## Exercise
Task for the records below: copy exactly from the first line on, stopping once the line with "MIC: MAX4466 -> MAX9814" is copied, and leave out the pictures.

Data entries:
..............................

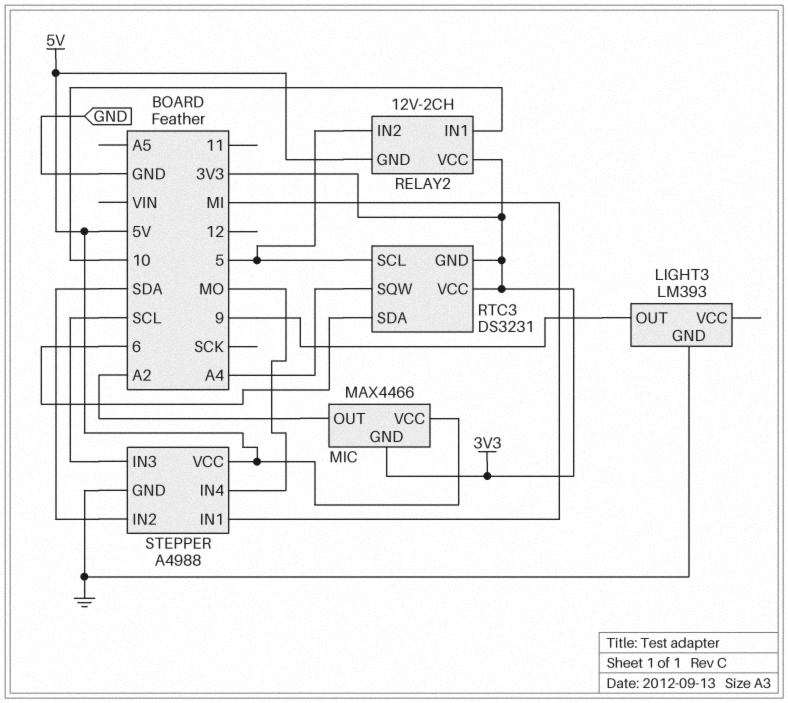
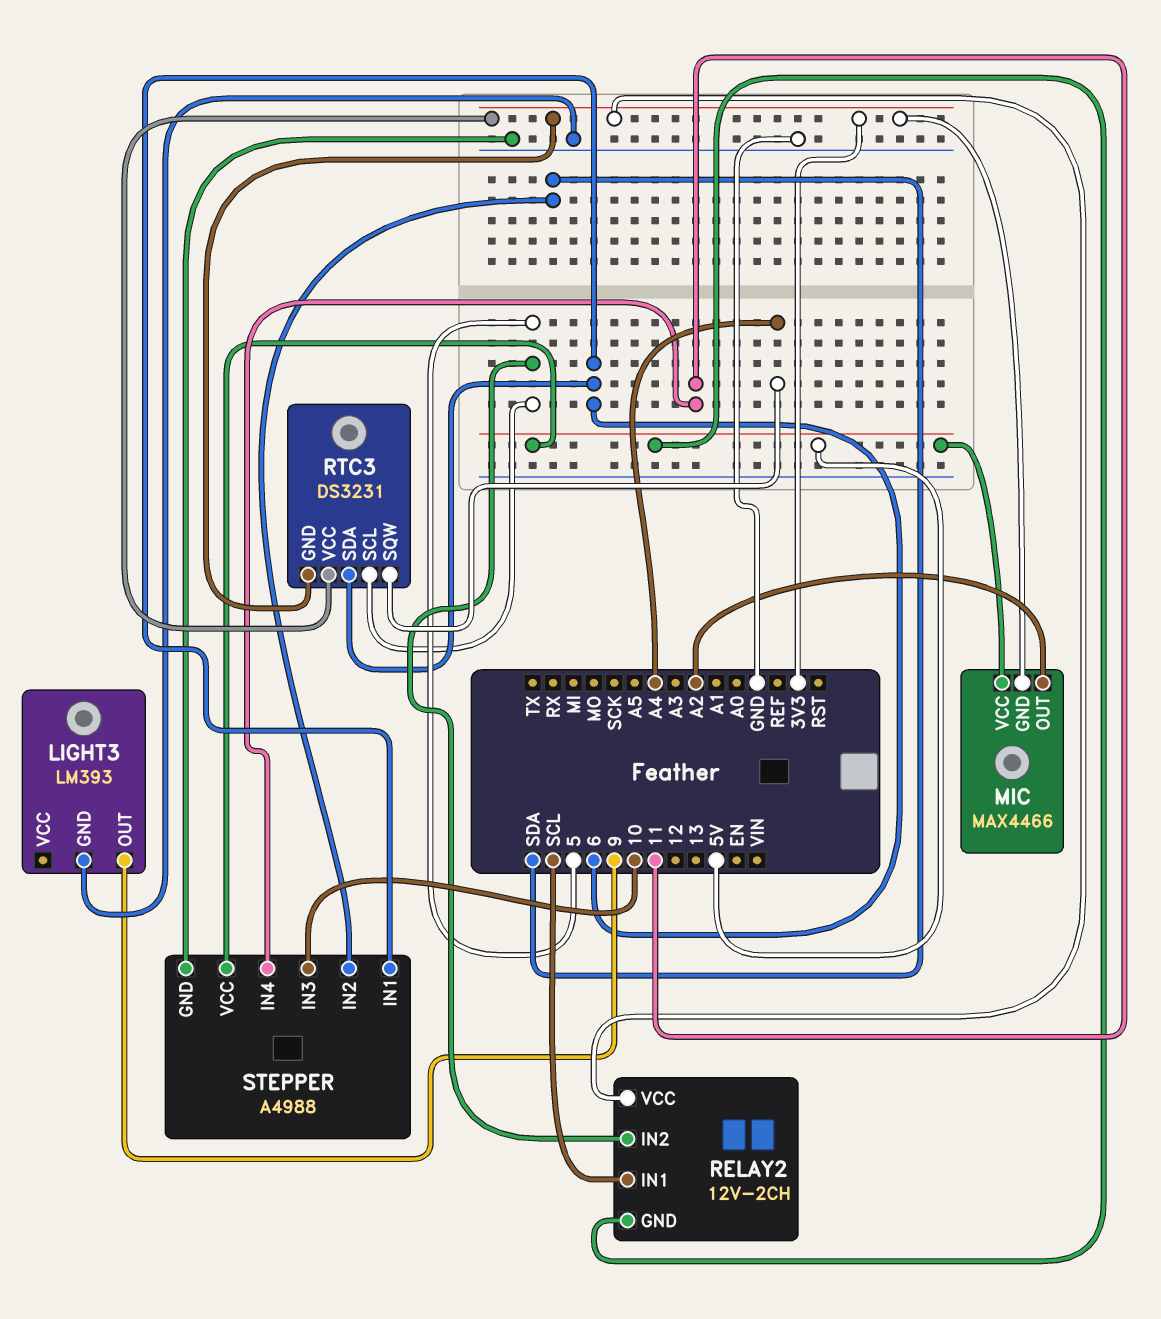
RELAY2 pin IN1: 10 -> SCL
STEPPER pin IN1: MI -> 6
STEPPER pin IN3: SCL -> 10
STEPPER pin IN4: MO -> 11

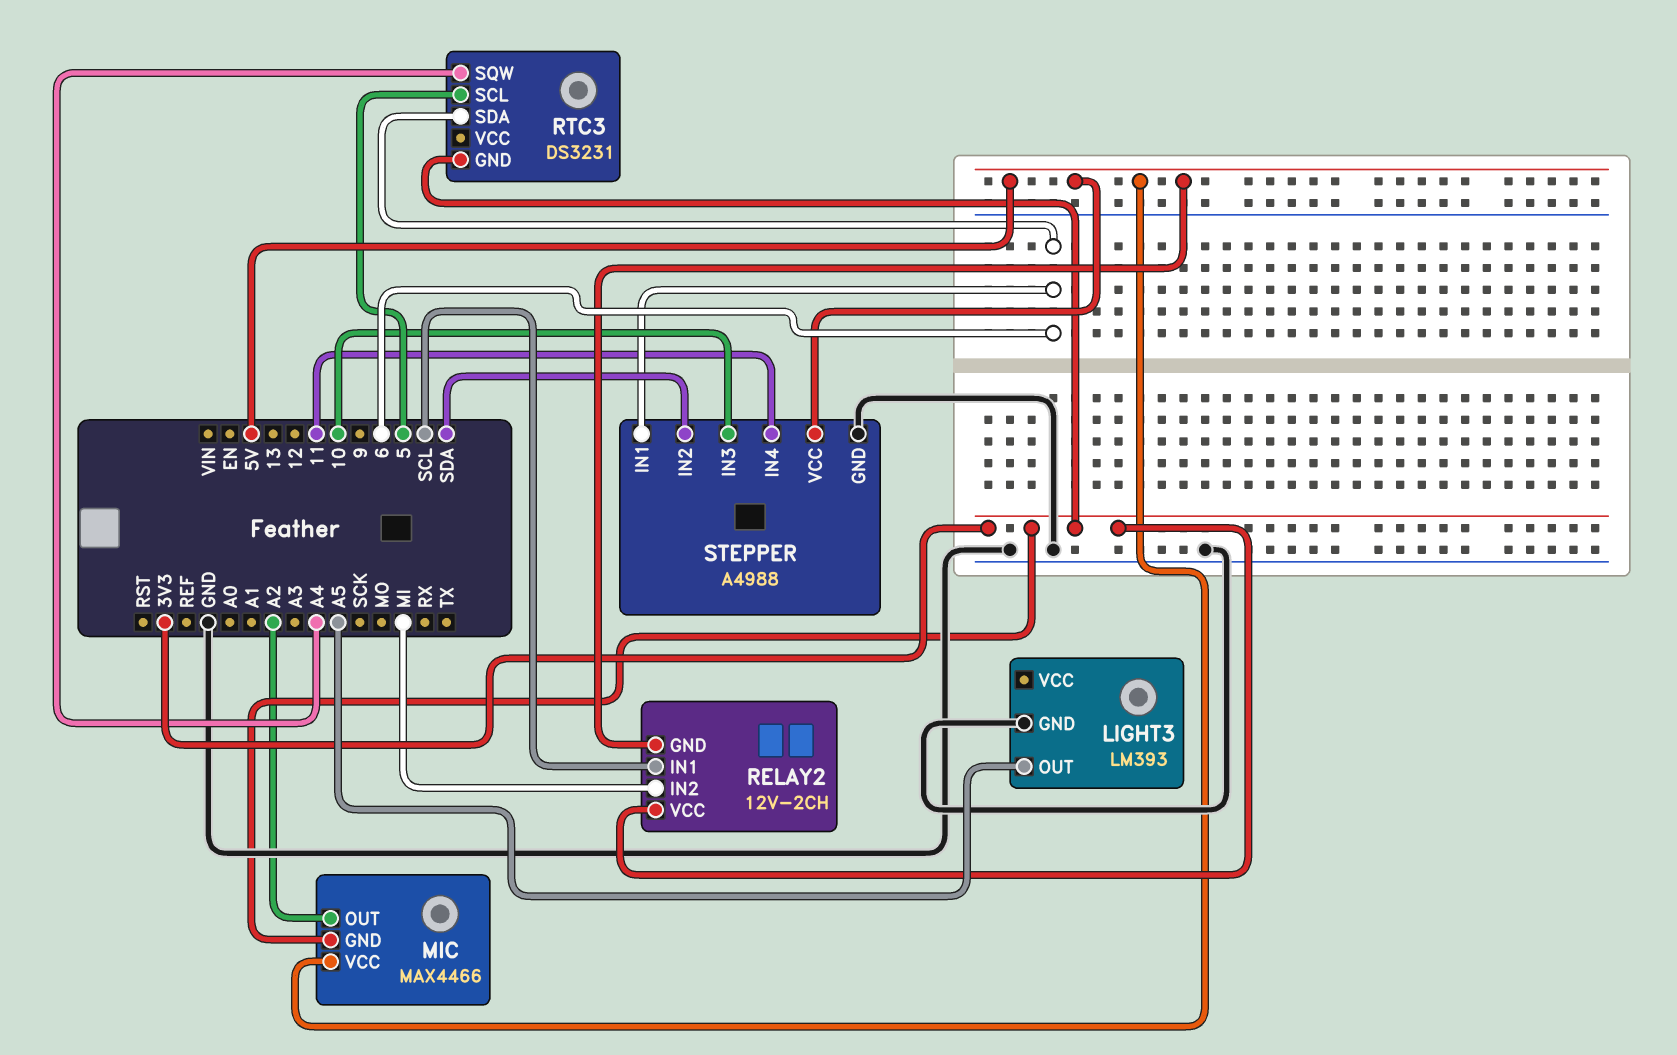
LIGHT3 pin OUT: 9 -> A5
RELAY2 pin IN2: 5 -> MI
RTC3 pin VCC: 3V3 -> none

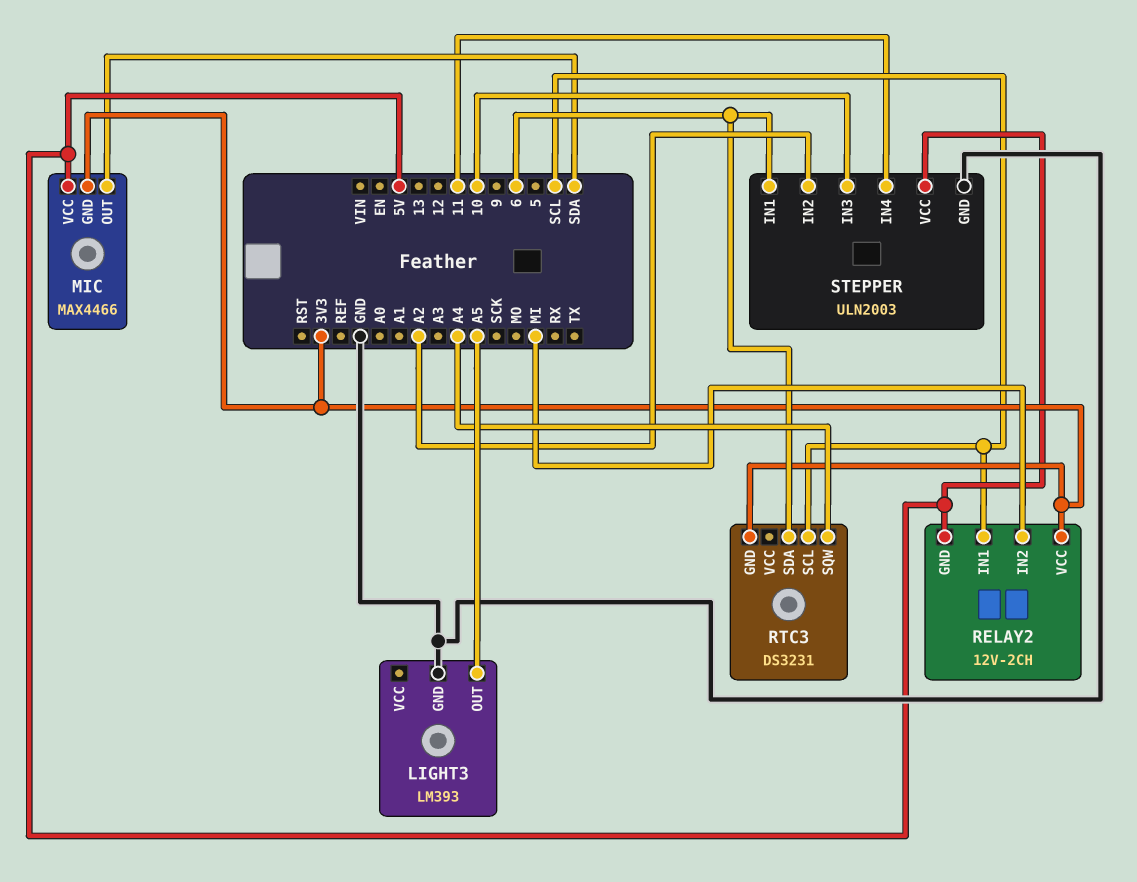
MIC pin OUT: A2 -> SDA
RTC3 pin SCL: 5 -> SCL
STEPPER: A4988 -> ULN2003
STEPPER pin IN2: SDA -> A2

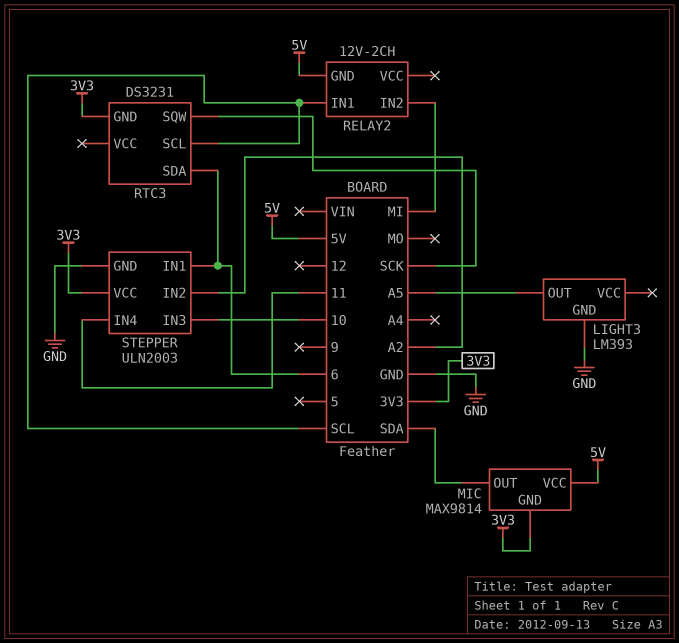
MIC: MAX4466 -> MAX9814
RELAY2 pin VCC: 3V3 -> none
RTC3 pin SQW: A4 -> SCK
STEPPER pin VCC: 5V -> 3V3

..............................

## Output for this task
RELAY2 pin IN1: 10 -> SCL
STEPPER pin IN1: MI -> 6
STEPPER pin IN3: SCL -> 10
STEPPER pin IN4: MO -> 11

LIGHT3 pin OUT: 9 -> A5
RELAY2 pin IN2: 5 -> MI
RTC3 pin VCC: 3V3 -> none

MIC pin OUT: A2 -> SDA
RTC3 pin SCL: 5 -> SCL
STEPPER: A4988 -> ULN2003
STEPPER pin IN2: SDA -> A2

MIC: MAX4466 -> MAX9814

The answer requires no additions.